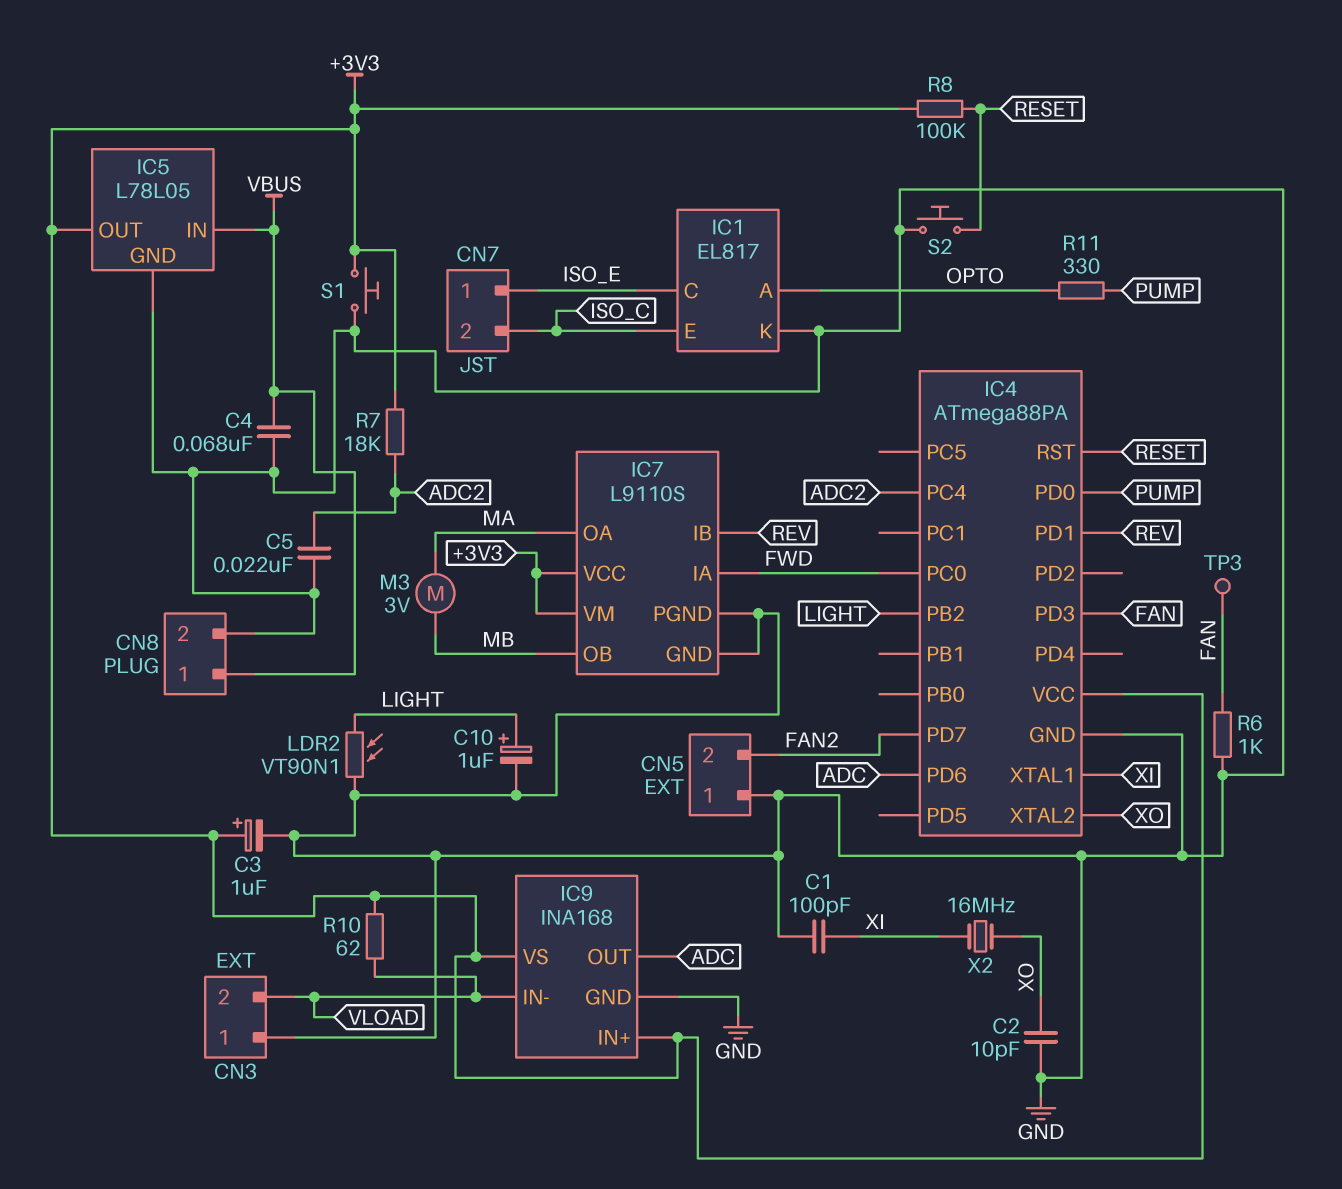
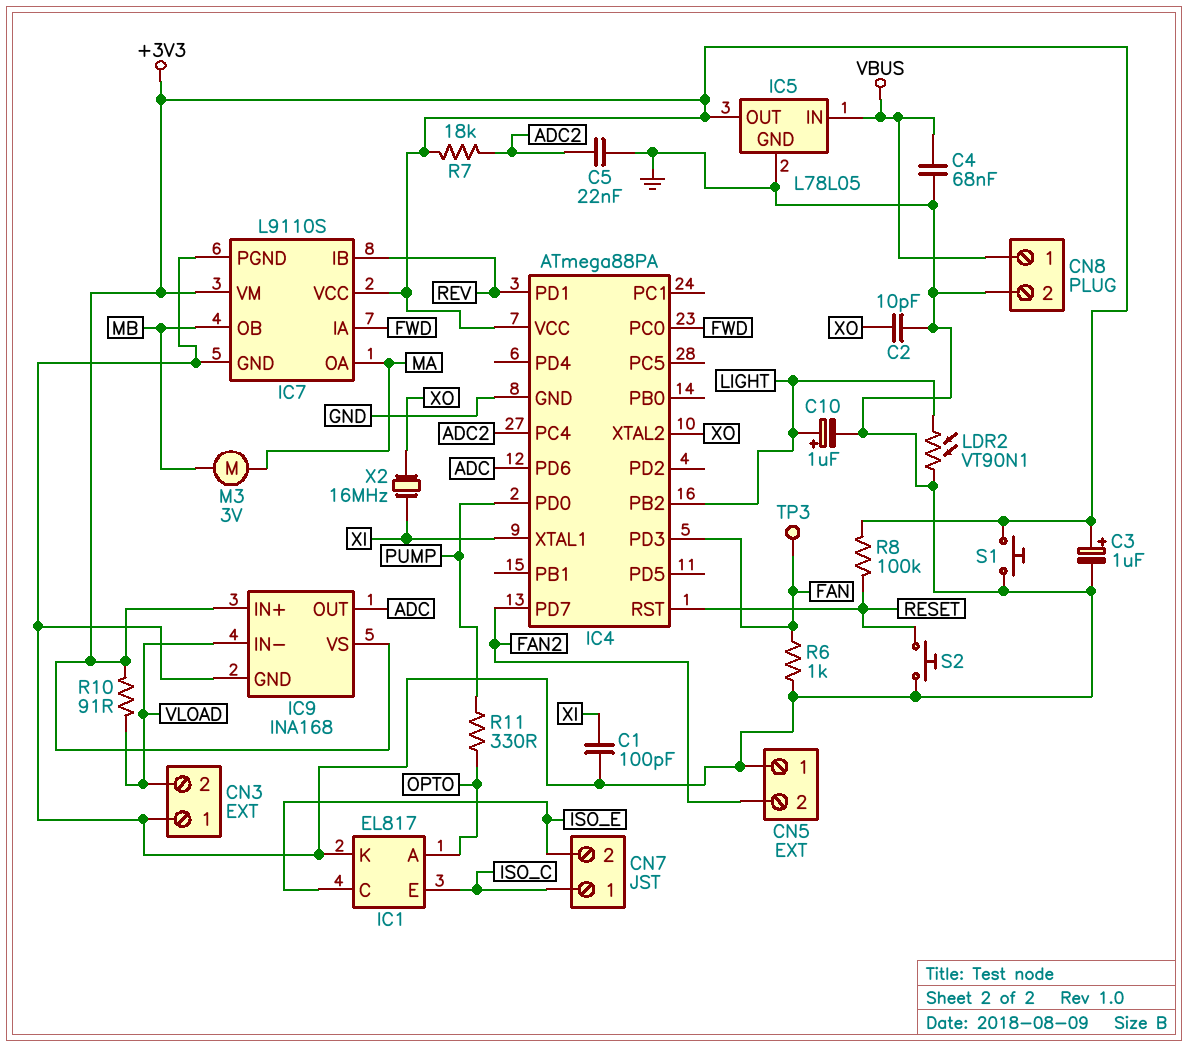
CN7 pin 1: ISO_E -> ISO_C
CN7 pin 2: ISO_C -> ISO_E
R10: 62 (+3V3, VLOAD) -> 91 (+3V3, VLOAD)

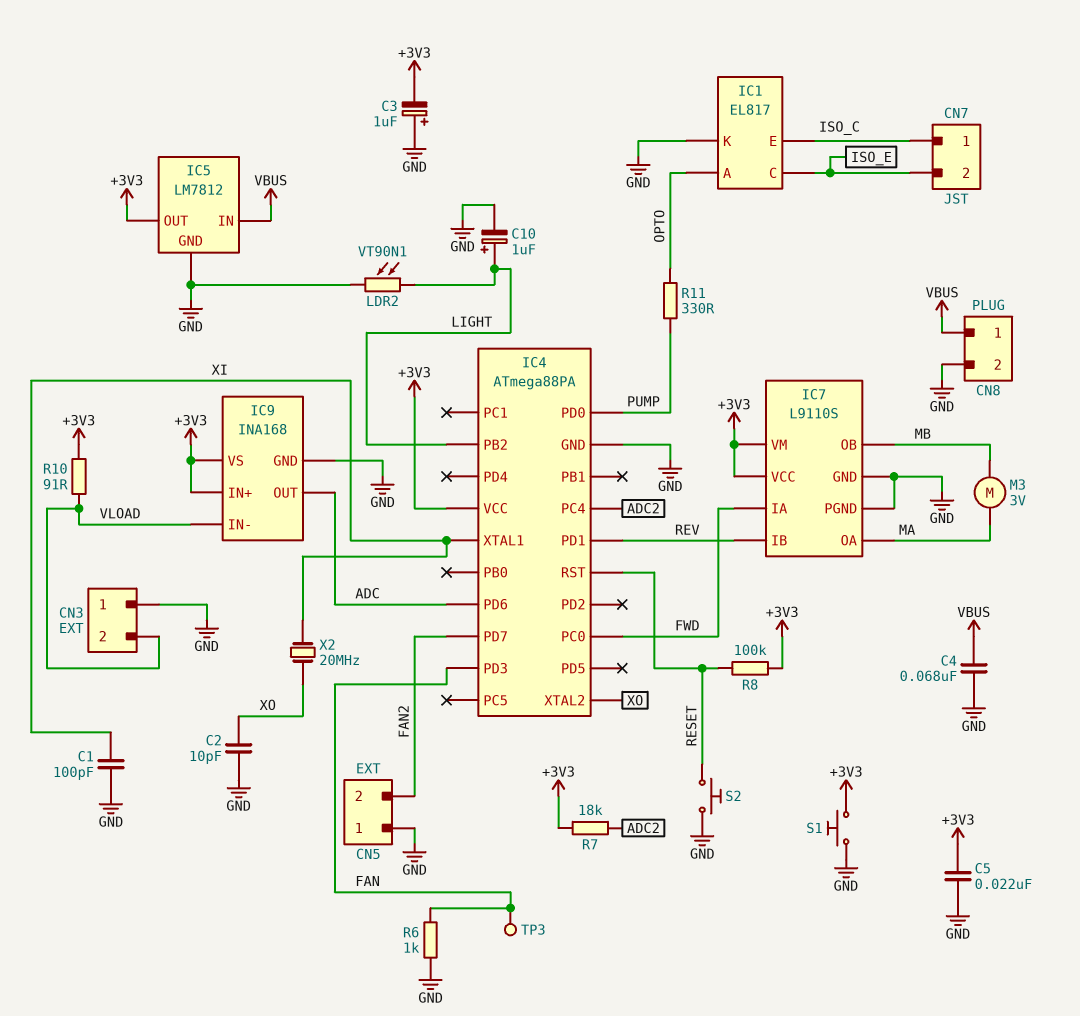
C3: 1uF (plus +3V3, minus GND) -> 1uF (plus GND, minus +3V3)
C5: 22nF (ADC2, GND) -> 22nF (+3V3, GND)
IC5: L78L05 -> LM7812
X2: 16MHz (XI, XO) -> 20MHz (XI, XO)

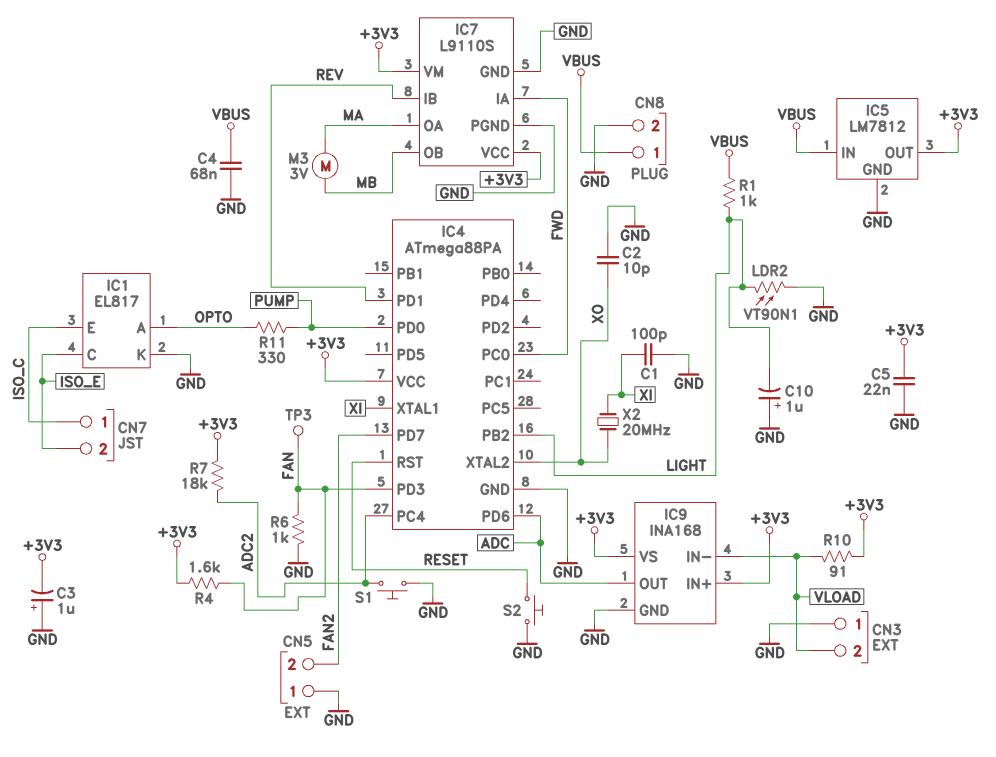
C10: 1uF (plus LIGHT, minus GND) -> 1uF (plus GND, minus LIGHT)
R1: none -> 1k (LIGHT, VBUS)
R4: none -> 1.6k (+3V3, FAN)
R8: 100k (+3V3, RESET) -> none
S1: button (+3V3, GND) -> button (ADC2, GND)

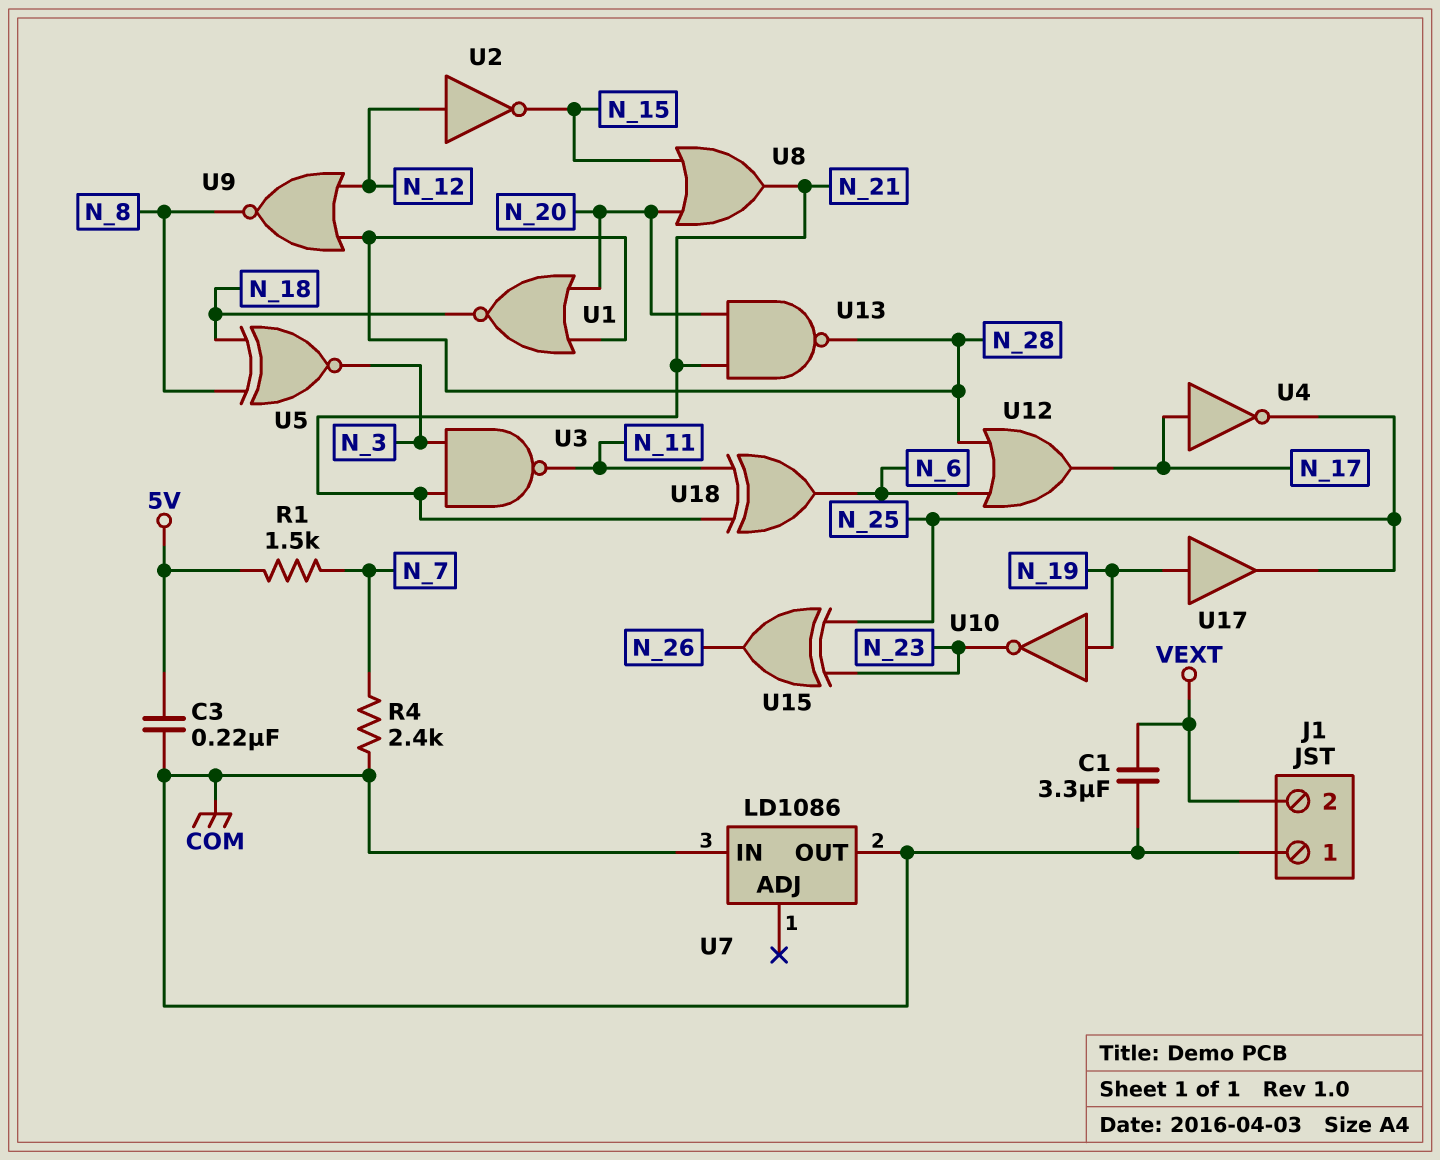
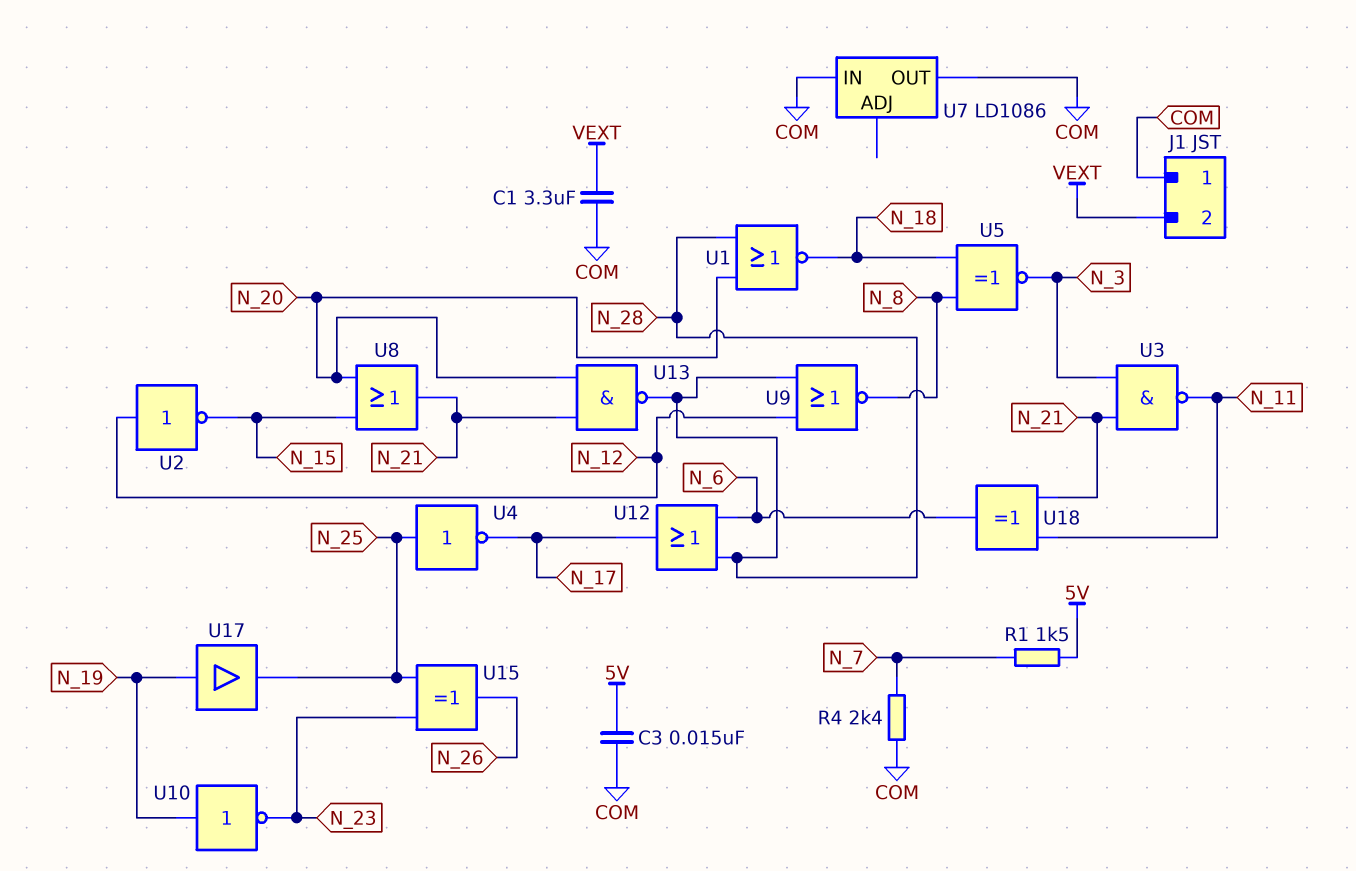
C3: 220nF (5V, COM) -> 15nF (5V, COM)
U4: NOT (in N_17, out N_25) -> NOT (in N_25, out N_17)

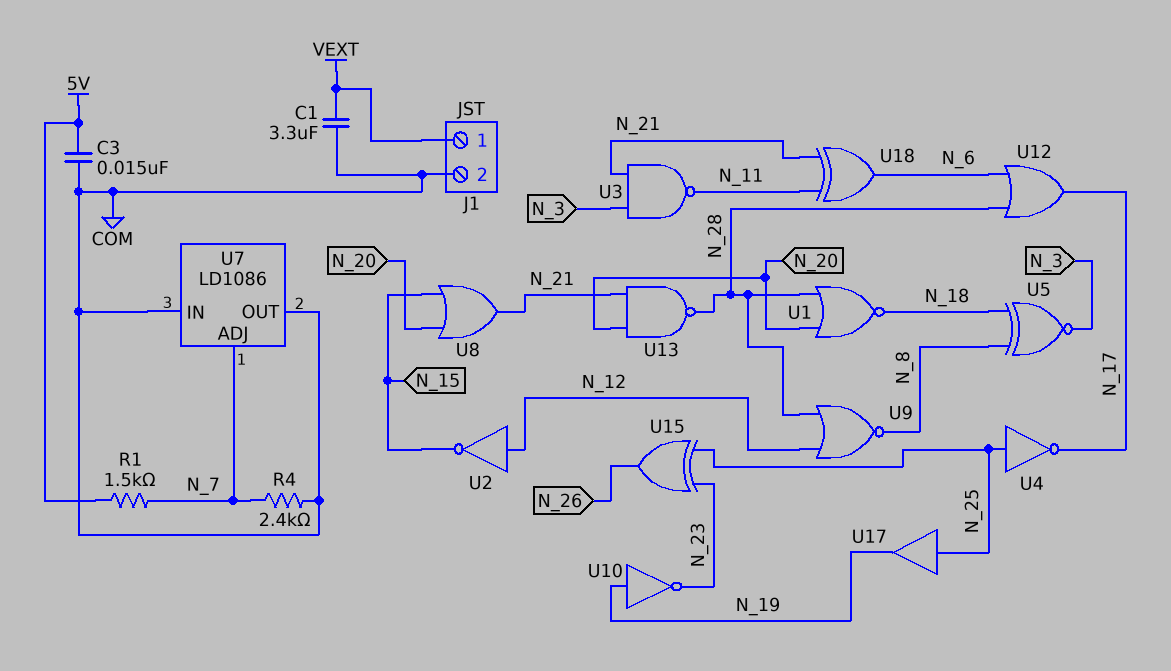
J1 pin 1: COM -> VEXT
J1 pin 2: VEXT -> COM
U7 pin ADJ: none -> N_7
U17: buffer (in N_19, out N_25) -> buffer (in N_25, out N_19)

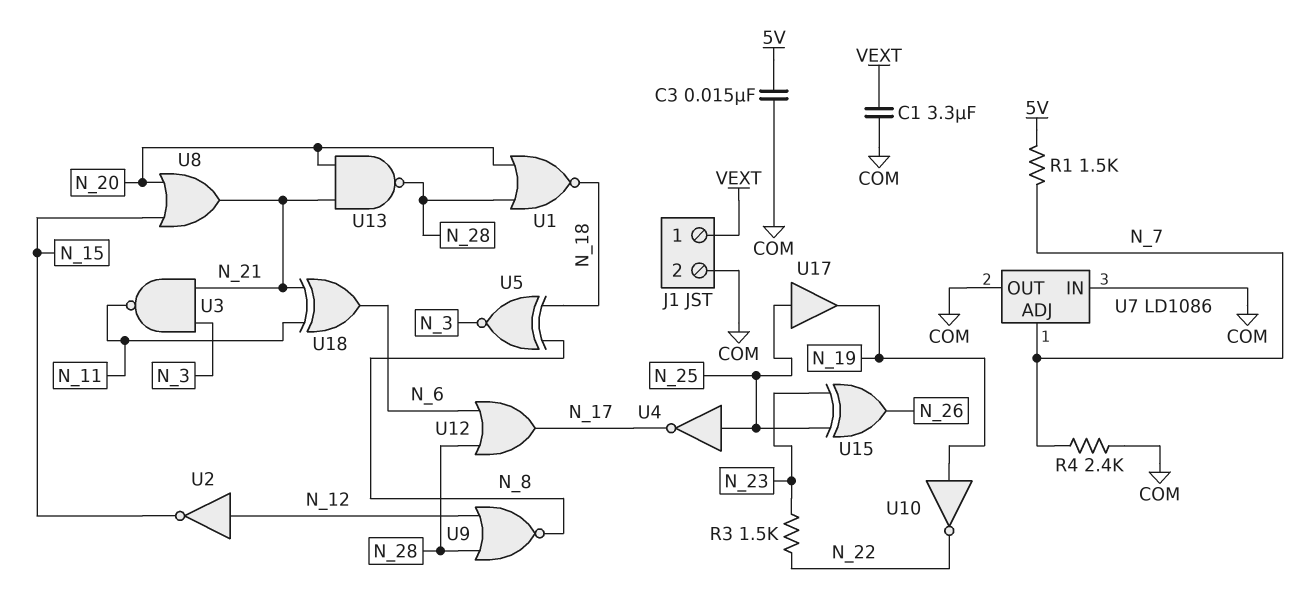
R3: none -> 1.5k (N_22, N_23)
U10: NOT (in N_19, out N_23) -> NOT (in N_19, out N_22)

Exercise: What should come back is an exact copy of the lines above from the line with "X2: 16MHz (XI, XO) -> 20MHz (XI, XO)" to the line with "U7 pin ADJ: none -> N_7", both included, minus the pictures.

Expected answer:
X2: 16MHz (XI, XO) -> 20MHz (XI, XO)

C10: 1uF (plus LIGHT, minus GND) -> 1uF (plus GND, minus LIGHT)
R1: none -> 1k (LIGHT, VBUS)
R4: none -> 1.6k (+3V3, FAN)
R8: 100k (+3V3, RESET) -> none
S1: button (+3V3, GND) -> button (ADC2, GND)

C3: 220nF (5V, COM) -> 15nF (5V, COM)
U4: NOT (in N_17, out N_25) -> NOT (in N_25, out N_17)

J1 pin 1: COM -> VEXT
J1 pin 2: VEXT -> COM
U7 pin ADJ: none -> N_7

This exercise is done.